▶ [Exercise instructions]
Reproduce all the entries, matching the original word for word.

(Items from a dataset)
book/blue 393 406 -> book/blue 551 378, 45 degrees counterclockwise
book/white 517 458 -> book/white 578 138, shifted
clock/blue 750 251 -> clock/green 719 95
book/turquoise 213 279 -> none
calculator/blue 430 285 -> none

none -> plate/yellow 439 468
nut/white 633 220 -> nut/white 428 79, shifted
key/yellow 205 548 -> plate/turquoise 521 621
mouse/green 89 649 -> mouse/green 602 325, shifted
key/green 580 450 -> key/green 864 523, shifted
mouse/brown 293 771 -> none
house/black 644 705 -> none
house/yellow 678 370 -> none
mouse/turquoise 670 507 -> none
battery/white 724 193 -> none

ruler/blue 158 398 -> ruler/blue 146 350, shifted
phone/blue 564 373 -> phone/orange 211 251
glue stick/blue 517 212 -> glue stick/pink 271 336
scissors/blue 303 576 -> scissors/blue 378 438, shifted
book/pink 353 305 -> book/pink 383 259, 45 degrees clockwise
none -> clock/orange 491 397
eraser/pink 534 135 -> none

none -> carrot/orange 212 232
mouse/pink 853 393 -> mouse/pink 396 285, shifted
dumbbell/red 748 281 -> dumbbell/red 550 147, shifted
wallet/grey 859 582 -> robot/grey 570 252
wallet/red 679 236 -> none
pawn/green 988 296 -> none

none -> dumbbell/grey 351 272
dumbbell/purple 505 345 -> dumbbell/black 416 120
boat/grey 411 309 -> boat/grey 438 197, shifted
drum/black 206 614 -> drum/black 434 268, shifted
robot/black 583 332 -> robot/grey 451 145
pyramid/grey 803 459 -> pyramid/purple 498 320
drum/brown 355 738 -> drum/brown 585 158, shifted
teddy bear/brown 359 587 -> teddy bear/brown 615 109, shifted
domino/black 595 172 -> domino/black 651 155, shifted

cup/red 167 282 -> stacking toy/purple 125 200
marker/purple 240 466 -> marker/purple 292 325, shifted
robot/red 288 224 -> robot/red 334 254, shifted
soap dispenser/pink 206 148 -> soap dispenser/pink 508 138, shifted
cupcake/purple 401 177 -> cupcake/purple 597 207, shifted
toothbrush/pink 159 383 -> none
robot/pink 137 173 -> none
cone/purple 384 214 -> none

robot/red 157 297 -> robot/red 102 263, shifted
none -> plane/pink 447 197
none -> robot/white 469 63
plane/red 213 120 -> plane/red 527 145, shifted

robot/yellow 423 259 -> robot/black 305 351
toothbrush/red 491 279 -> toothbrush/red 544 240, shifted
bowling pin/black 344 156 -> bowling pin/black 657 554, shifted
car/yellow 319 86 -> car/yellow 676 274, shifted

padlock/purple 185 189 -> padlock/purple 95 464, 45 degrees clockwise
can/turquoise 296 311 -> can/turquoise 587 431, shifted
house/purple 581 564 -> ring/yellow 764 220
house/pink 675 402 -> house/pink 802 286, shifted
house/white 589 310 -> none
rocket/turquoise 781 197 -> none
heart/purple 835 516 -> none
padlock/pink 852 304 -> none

▶ [Answer]
book/blue 393 406 -> book/blue 551 378, 45 degrees counterclockwise
book/white 517 458 -> book/white 578 138, shifted
clock/blue 750 251 -> clock/green 719 95
book/turquoise 213 279 -> none
calculator/blue 430 285 -> none

none -> plate/yellow 439 468
nut/white 633 220 -> nut/white 428 79, shifted
key/yellow 205 548 -> plate/turquoise 521 621
mouse/green 89 649 -> mouse/green 602 325, shifted
key/green 580 450 -> key/green 864 523, shifted
mouse/brown 293 771 -> none
house/black 644 705 -> none
house/yellow 678 370 -> none
mouse/turquoise 670 507 -> none
battery/white 724 193 -> none

ruler/blue 158 398 -> ruler/blue 146 350, shifted
phone/blue 564 373 -> phone/orange 211 251
glue stick/blue 517 212 -> glue stick/pink 271 336
scissors/blue 303 576 -> scissors/blue 378 438, shifted
book/pink 353 305 -> book/pink 383 259, 45 degrees clockwise
none -> clock/orange 491 397
eraser/pink 534 135 -> none

none -> carrot/orange 212 232
mouse/pink 853 393 -> mouse/pink 396 285, shifted
dumbbell/red 748 281 -> dumbbell/red 550 147, shifted
wallet/grey 859 582 -> robot/grey 570 252
wallet/red 679 236 -> none
pawn/green 988 296 -> none

none -> dumbbell/grey 351 272
dumbbell/purple 505 345 -> dumbbell/black 416 120
boat/grey 411 309 -> boat/grey 438 197, shifted
drum/black 206 614 -> drum/black 434 268, shifted
robot/black 583 332 -> robot/grey 451 145
pyramid/grey 803 459 -> pyramid/purple 498 320
drum/brown 355 738 -> drum/brown 585 158, shifted
teddy bear/brown 359 587 -> teddy bear/brown 615 109, shifted
domino/black 595 172 -> domino/black 651 155, shifted

cup/red 167 282 -> stacking toy/purple 125 200
marker/purple 240 466 -> marker/purple 292 325, shifted
robot/red 288 224 -> robot/red 334 254, shifted
soap dispenser/pink 206 148 -> soap dispenser/pink 508 138, shifted
cupcake/purple 401 177 -> cupcake/purple 597 207, shifted
toothbrush/pink 159 383 -> none
robot/pink 137 173 -> none
cone/purple 384 214 -> none

robot/red 157 297 -> robot/red 102 263, shifted
none -> plane/pink 447 197
none -> robot/white 469 63
plane/red 213 120 -> plane/red 527 145, shifted

robot/yellow 423 259 -> robot/black 305 351
toothbrush/red 491 279 -> toothbrush/red 544 240, shifted
bowling pin/black 344 156 -> bowling pin/black 657 554, shifted
car/yellow 319 86 -> car/yellow 676 274, shifted

padlock/purple 185 189 -> padlock/purple 95 464, 45 degrees clockwise
can/turquoise 296 311 -> can/turquoise 587 431, shifted
house/purple 581 564 -> ring/yellow 764 220
house/pink 675 402 -> house/pink 802 286, shifted
house/white 589 310 -> none
rocket/turquoise 781 197 -> none
heart/purple 835 516 -> none
padlock/pink 852 304 -> none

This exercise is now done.